RECORDS SHOWN:
---

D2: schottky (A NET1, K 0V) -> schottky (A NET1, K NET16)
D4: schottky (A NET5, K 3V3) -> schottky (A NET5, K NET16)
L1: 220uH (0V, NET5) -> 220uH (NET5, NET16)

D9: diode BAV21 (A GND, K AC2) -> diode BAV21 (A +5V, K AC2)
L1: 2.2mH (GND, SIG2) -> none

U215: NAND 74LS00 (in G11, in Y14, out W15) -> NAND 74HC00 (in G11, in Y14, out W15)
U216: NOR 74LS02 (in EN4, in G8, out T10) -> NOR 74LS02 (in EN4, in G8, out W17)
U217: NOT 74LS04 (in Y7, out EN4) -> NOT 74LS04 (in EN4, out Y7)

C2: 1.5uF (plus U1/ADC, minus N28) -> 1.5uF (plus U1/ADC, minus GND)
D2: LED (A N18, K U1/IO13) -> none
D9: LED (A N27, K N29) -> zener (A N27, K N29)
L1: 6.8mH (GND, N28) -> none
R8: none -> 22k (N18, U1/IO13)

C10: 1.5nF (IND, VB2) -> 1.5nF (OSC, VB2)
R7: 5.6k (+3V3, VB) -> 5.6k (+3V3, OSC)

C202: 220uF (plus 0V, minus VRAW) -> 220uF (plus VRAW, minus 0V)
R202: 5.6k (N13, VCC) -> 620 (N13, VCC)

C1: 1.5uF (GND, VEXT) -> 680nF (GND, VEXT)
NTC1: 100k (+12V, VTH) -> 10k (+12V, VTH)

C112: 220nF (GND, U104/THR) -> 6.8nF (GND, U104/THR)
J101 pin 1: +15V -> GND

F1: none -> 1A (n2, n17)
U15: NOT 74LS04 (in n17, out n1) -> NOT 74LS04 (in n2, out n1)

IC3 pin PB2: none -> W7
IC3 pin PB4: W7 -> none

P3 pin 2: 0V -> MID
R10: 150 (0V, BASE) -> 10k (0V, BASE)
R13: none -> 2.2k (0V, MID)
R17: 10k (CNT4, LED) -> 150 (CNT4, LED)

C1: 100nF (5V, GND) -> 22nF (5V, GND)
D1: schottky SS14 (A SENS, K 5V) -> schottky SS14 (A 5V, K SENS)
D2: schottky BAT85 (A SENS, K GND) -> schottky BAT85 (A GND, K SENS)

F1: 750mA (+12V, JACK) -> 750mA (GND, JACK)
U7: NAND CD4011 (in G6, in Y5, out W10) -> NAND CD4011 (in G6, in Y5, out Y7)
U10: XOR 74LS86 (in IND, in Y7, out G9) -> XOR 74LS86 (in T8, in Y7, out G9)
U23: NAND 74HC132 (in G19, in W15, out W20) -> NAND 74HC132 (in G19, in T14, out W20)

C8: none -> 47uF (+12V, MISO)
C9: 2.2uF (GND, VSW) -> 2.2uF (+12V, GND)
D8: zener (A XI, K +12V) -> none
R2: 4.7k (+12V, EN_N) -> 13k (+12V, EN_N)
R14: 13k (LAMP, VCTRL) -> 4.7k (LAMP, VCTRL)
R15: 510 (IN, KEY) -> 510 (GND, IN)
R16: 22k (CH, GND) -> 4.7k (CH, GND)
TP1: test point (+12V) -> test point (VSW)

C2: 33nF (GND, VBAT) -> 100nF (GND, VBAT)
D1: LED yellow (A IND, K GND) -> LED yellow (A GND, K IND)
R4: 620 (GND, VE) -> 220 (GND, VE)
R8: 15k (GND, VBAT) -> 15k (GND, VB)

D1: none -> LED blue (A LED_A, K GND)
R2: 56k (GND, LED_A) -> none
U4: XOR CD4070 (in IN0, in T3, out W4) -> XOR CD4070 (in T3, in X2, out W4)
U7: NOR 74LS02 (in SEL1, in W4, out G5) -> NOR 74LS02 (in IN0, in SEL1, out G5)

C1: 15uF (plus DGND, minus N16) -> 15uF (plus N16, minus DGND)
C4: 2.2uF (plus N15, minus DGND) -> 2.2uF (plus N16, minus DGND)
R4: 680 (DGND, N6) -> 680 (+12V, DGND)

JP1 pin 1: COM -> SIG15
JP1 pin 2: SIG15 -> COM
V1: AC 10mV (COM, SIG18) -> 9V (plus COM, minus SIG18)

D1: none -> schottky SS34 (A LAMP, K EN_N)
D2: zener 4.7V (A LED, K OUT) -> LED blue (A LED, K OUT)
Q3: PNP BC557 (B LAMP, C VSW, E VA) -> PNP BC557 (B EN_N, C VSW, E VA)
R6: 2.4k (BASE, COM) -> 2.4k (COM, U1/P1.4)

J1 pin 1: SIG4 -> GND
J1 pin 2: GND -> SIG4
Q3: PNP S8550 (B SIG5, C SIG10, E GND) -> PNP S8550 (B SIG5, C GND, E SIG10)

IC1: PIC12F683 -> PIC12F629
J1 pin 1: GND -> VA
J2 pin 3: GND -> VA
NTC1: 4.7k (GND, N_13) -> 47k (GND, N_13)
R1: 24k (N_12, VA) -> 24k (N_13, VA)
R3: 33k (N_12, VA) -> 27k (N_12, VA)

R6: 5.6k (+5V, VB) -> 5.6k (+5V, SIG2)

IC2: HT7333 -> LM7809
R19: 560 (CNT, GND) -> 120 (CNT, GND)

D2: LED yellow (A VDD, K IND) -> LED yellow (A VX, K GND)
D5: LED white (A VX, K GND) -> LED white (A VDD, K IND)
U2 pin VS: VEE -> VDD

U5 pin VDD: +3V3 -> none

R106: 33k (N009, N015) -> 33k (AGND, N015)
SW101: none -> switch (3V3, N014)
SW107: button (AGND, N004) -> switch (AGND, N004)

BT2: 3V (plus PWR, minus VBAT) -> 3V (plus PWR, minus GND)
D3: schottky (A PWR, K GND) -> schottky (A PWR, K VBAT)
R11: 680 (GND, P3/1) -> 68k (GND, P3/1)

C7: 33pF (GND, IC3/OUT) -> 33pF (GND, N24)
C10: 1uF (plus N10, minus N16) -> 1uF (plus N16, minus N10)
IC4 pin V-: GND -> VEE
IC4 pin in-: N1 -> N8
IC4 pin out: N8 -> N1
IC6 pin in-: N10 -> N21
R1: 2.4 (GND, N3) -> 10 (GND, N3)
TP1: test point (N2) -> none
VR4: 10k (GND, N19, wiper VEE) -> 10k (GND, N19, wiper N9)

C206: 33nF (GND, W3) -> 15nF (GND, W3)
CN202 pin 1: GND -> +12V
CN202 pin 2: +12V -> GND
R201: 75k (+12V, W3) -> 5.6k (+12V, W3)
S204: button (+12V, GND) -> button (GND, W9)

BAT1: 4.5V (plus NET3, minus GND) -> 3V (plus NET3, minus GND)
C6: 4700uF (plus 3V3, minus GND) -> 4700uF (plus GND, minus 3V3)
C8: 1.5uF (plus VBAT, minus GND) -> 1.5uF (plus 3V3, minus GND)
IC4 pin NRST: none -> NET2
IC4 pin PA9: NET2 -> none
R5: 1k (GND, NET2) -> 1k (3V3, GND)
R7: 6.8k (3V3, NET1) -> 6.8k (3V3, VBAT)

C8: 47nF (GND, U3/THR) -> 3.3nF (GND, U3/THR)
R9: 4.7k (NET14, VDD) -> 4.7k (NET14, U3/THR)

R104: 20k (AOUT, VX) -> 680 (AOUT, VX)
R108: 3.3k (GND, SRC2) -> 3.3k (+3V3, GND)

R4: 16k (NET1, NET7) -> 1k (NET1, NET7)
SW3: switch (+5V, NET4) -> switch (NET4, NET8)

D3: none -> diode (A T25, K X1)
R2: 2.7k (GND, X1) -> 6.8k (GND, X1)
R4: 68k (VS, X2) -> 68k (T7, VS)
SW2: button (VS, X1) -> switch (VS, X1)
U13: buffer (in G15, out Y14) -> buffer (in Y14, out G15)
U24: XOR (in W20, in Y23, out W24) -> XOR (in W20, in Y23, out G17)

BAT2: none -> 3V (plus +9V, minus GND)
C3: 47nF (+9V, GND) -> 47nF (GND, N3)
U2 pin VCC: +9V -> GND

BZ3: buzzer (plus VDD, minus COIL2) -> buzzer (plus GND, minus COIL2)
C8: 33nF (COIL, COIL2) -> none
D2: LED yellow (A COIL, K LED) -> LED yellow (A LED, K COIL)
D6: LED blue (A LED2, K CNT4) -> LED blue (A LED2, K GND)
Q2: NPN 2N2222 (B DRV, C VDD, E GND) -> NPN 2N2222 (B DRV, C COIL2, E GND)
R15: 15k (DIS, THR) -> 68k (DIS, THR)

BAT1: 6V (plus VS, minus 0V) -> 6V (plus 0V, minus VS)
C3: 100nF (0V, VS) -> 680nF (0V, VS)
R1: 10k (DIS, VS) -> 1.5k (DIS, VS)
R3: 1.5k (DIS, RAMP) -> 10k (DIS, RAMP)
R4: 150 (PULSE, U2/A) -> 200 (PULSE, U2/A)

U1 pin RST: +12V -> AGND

---

WHAT THE TASK REQUIRES:
Note which lines carry the word "NAND" in the material, then copy each of them.

ANSWER TO THE EXERCISE:
U215: NAND 74LS00 (in G11, in Y14, out W15) -> NAND 74HC00 (in G11, in Y14, out W15)
U7: NAND CD4011 (in G6, in Y5, out W10) -> NAND CD4011 (in G6, in Y5, out Y7)
U23: NAND 74HC132 (in G19, in W15, out W20) -> NAND 74HC132 (in G19, in T14, out W20)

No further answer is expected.